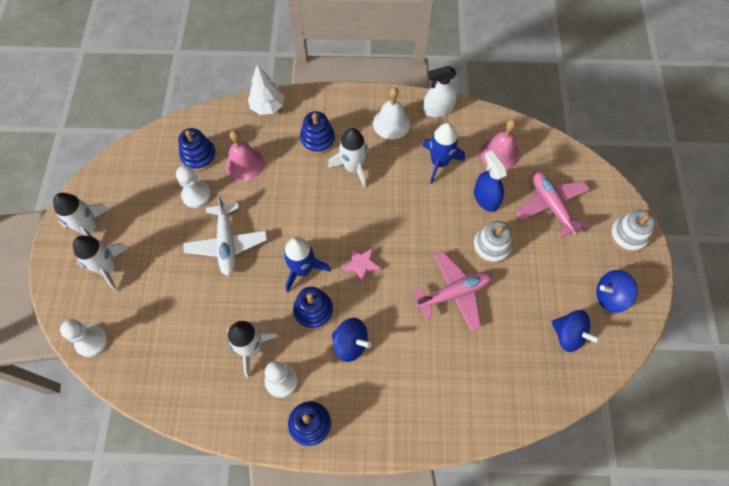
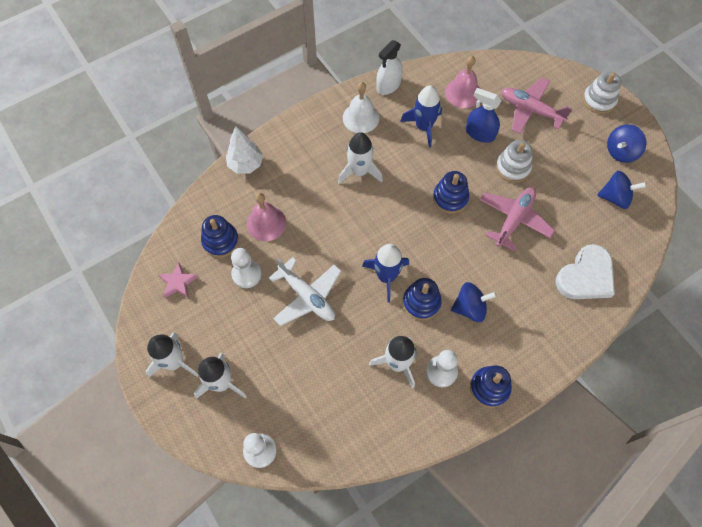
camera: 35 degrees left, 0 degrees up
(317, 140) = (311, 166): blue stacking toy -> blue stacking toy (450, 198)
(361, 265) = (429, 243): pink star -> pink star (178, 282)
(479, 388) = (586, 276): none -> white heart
--
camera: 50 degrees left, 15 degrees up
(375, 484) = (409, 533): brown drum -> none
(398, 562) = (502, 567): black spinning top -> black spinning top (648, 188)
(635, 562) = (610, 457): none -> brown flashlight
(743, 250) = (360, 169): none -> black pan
--
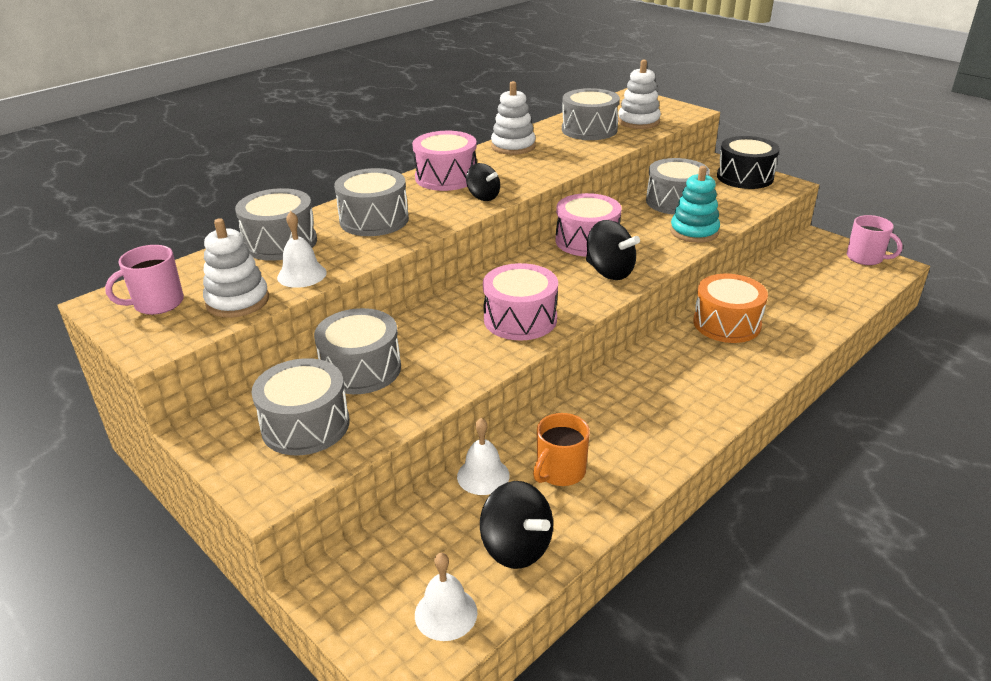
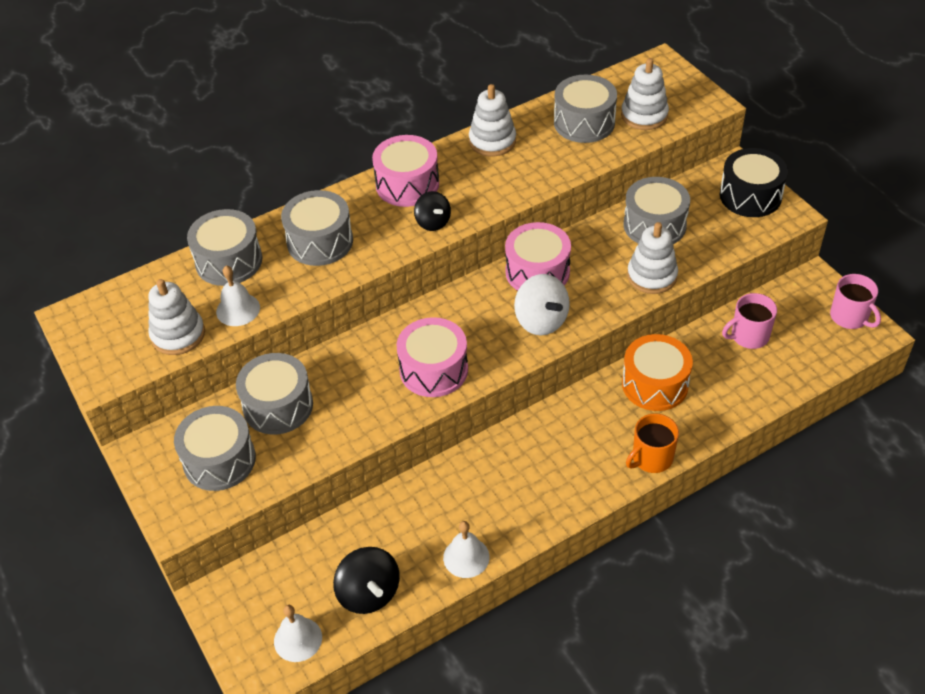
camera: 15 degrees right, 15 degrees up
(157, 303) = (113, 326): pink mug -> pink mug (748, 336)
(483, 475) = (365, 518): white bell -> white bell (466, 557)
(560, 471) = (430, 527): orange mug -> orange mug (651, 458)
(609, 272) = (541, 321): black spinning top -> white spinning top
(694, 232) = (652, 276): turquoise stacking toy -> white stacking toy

Exercise requirements> Everything above from the line containing "(317, 140) = (311, 166): blue" through the line containing "(479, 388) = (586, 276): none -> white heart" must be copied exactly. Nothing outside that range belongs in the answer.

Reply>
(317, 140) = (311, 166): blue stacking toy -> blue stacking toy (450, 198)
(361, 265) = (429, 243): pink star -> pink star (178, 282)
(479, 388) = (586, 276): none -> white heart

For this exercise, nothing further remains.